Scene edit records
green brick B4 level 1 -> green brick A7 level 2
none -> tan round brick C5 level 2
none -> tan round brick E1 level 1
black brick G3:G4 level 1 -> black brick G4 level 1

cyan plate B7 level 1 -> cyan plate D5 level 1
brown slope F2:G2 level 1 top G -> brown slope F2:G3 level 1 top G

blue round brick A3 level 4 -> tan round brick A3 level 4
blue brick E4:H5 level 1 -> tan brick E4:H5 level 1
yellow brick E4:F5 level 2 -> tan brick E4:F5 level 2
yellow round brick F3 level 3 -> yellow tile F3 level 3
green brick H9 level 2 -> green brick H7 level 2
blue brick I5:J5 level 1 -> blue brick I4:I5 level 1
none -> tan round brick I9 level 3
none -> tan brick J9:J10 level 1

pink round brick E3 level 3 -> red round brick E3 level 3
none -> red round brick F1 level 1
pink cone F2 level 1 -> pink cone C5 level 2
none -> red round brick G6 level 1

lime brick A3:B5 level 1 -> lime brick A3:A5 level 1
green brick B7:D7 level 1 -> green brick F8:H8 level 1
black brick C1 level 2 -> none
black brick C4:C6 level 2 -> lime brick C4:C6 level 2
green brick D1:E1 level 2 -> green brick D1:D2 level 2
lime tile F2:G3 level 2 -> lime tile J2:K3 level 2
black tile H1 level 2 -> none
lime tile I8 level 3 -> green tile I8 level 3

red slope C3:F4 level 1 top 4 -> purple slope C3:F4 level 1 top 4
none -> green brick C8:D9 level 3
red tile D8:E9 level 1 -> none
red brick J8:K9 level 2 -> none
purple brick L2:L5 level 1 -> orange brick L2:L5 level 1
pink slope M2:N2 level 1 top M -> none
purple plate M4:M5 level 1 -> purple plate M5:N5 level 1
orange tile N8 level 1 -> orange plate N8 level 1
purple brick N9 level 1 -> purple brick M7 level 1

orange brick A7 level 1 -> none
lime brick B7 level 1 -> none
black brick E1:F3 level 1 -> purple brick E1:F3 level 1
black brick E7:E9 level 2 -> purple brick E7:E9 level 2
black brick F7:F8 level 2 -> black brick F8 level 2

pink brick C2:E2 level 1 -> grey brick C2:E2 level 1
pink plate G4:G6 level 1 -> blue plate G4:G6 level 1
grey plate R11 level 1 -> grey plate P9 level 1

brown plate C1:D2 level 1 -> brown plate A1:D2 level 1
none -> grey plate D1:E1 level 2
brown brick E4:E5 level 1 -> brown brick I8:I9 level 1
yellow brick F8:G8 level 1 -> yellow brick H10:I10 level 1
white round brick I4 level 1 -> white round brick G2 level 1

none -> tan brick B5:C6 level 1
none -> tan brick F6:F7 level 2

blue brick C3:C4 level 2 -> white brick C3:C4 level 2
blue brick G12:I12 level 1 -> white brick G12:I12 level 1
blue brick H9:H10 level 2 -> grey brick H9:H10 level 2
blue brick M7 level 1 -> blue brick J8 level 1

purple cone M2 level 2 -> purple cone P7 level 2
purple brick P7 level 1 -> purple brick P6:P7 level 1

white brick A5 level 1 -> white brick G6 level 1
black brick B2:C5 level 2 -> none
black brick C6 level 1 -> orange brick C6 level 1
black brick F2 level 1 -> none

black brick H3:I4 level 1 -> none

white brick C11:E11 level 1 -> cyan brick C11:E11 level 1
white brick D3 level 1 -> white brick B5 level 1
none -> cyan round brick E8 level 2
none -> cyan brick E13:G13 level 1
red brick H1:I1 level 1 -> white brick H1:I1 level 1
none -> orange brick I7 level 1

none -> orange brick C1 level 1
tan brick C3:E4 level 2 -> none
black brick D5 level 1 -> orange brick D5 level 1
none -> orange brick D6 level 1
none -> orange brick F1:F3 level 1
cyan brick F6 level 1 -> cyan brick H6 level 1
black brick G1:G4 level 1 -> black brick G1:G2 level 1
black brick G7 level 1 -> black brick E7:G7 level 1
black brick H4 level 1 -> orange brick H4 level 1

:: Aim of the task ::
For each line in the data that contains the string "grey", give a copy of that line.

:: Completed task ::
pink brick C2:E2 level 1 -> grey brick C2:E2 level 1
grey plate R11 level 1 -> grey plate P9 level 1
none -> grey plate D1:E1 level 2
blue brick H9:H10 level 2 -> grey brick H9:H10 level 2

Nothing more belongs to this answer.